> [Revision comparison data]
▼▼▼

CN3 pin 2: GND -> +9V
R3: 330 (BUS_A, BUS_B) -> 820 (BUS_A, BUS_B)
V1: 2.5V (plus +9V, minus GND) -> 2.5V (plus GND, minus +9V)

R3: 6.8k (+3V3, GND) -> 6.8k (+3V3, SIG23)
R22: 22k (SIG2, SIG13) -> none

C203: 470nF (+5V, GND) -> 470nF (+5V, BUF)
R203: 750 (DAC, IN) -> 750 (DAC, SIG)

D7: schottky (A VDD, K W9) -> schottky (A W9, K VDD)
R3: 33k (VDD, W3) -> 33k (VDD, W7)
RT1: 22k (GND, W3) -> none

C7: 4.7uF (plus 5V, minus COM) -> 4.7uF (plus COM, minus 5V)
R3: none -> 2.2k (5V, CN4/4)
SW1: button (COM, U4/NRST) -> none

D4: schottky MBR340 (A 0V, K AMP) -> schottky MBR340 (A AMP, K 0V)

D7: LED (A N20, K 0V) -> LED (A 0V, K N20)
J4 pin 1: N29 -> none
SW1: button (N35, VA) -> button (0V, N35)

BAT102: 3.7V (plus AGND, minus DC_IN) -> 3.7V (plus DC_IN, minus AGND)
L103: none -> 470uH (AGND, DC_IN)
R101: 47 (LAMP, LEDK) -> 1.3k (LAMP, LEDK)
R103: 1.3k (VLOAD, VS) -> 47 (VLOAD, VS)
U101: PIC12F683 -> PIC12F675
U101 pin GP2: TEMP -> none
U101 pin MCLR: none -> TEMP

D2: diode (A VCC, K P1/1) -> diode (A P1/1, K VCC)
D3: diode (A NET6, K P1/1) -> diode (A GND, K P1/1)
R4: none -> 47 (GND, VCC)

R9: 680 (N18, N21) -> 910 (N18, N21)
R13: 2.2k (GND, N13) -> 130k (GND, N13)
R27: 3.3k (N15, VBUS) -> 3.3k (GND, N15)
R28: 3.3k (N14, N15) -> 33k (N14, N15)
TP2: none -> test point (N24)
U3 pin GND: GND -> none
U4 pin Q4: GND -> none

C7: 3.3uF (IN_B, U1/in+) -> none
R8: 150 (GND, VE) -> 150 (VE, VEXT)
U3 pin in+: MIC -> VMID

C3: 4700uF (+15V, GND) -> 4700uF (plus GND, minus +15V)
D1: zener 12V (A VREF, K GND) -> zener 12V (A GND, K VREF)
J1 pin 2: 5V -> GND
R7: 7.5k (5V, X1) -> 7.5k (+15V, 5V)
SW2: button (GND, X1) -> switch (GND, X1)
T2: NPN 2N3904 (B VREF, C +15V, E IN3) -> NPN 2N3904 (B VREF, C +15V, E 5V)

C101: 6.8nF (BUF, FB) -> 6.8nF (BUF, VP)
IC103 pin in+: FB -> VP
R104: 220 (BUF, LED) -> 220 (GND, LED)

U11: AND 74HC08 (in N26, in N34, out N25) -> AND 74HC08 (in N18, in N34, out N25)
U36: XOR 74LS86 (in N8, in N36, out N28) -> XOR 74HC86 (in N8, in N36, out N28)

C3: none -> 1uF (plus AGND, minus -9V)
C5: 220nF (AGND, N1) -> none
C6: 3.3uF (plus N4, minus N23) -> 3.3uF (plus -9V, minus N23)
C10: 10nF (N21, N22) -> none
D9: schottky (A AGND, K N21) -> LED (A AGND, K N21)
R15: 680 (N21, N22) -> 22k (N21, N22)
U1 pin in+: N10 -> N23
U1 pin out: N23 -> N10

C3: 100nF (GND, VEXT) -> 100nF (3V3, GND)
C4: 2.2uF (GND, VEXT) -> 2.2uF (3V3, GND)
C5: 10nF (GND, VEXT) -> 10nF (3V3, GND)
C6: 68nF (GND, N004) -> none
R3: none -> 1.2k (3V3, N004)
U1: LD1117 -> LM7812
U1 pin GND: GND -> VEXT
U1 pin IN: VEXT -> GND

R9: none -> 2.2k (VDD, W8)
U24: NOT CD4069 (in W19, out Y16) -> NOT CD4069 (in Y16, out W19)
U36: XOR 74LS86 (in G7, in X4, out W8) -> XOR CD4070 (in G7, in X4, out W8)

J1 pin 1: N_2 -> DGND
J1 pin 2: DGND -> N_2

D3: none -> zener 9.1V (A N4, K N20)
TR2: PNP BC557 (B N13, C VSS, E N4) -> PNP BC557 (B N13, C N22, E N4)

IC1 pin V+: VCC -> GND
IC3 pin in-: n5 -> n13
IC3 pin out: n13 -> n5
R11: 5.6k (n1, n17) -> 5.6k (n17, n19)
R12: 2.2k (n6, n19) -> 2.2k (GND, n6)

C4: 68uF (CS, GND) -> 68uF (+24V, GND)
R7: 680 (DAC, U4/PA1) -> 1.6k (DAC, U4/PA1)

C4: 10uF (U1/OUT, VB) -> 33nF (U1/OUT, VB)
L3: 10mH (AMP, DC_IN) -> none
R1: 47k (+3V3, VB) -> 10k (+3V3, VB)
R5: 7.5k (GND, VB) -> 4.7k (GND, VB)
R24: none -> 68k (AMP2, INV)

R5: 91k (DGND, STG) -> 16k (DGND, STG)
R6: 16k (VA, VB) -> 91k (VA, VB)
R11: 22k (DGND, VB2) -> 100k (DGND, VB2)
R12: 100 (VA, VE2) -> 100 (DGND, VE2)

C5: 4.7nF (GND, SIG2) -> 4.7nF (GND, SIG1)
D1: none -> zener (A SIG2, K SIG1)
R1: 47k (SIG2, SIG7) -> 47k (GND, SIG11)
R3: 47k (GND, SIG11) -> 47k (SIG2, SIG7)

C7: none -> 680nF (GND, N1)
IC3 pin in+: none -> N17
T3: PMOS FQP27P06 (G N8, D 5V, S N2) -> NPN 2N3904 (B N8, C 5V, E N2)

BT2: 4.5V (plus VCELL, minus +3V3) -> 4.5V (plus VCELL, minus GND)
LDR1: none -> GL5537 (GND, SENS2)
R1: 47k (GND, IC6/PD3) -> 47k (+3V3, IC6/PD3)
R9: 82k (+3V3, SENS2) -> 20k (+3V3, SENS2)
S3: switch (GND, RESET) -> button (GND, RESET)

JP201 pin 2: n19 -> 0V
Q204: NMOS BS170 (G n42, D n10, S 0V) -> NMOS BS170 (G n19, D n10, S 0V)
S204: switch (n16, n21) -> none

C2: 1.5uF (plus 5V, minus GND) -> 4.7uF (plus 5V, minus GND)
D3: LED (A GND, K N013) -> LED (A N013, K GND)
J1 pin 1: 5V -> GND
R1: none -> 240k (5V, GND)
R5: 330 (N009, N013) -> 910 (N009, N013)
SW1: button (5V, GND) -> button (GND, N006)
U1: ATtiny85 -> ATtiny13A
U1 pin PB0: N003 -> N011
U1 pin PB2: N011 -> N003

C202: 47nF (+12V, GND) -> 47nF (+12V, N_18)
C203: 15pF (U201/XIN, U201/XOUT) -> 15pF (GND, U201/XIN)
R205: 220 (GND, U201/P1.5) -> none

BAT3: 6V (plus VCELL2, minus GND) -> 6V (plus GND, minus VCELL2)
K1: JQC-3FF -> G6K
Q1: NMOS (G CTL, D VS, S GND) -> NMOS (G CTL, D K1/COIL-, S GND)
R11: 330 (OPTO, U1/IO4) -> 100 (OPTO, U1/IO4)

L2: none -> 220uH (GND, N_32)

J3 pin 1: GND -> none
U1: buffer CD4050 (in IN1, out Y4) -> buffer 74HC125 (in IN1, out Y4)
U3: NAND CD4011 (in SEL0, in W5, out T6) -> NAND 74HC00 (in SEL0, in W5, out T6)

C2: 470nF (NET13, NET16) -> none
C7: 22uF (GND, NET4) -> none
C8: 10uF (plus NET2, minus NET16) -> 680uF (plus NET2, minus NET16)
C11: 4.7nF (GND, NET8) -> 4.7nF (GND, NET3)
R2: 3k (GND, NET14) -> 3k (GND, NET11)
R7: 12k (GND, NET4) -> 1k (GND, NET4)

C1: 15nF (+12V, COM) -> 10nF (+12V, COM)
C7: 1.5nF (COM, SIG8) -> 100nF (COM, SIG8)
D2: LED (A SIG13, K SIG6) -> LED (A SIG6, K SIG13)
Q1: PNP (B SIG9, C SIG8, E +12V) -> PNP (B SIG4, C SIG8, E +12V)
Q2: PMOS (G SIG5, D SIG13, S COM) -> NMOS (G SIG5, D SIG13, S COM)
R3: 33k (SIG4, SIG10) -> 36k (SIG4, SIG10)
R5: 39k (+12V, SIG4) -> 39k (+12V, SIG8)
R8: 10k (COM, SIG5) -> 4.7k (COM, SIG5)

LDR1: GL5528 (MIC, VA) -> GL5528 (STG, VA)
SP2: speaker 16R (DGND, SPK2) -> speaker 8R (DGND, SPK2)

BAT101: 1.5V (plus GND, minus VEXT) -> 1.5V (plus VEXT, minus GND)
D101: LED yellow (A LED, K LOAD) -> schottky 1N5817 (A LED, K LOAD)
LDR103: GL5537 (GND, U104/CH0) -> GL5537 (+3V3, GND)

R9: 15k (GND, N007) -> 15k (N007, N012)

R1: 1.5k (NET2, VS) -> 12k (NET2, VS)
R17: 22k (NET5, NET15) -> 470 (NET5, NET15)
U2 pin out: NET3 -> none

▲▲▲

> [Aim of the exercise] Print exactly the lines above, between the one holding "C3: 100nF (GND, VEXT) -> 100nF (3V3, GND)" and the one holding "R12: 2.2k (n6, n19) -> 2.2k (GND, n6)", inclusive, and nothing besides.

> [Result of the exercise]
C3: 100nF (GND, VEXT) -> 100nF (3V3, GND)
C4: 2.2uF (GND, VEXT) -> 2.2uF (3V3, GND)
C5: 10nF (GND, VEXT) -> 10nF (3V3, GND)
C6: 68nF (GND, N004) -> none
R3: none -> 1.2k (3V3, N004)
U1: LD1117 -> LM7812
U1 pin GND: GND -> VEXT
U1 pin IN: VEXT -> GND

R9: none -> 2.2k (VDD, W8)
U24: NOT CD4069 (in W19, out Y16) -> NOT CD4069 (in Y16, out W19)
U36: XOR 74LS86 (in G7, in X4, out W8) -> XOR CD4070 (in G7, in X4, out W8)

J1 pin 1: N_2 -> DGND
J1 pin 2: DGND -> N_2

D3: none -> zener 9.1V (A N4, K N20)
TR2: PNP BC557 (B N13, C VSS, E N4) -> PNP BC557 (B N13, C N22, E N4)

IC1 pin V+: VCC -> GND
IC3 pin in-: n5 -> n13
IC3 pin out: n13 -> n5
R11: 5.6k (n1, n17) -> 5.6k (n17, n19)
R12: 2.2k (n6, n19) -> 2.2k (GND, n6)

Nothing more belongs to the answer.